EXERCISE BRIEF: The line containing "(170, 312) = (695, 349): yellow" and every line after it, through the last one below: output exactly these and nothing else.

RECORDED DATA:
Content starts
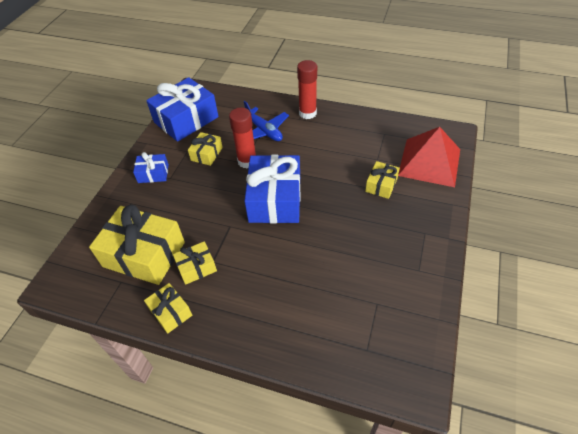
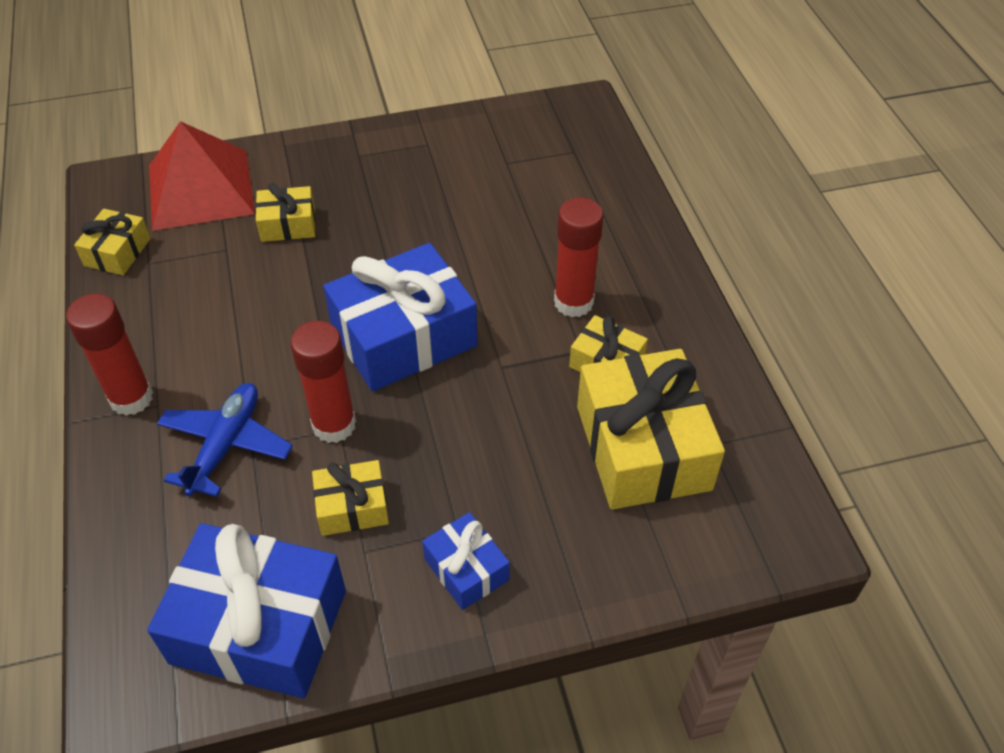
camera: 125 degrees left, 0 degrees up
(170, 312) = (695, 349): yellow gift -> yellow gift (117, 252)
(243, 275) = (573, 302): none -> red glue stick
Content ends
FINISHED TASK:
(170, 312) = (695, 349): yellow gift -> yellow gift (117, 252)
(243, 275) = (573, 302): none -> red glue stick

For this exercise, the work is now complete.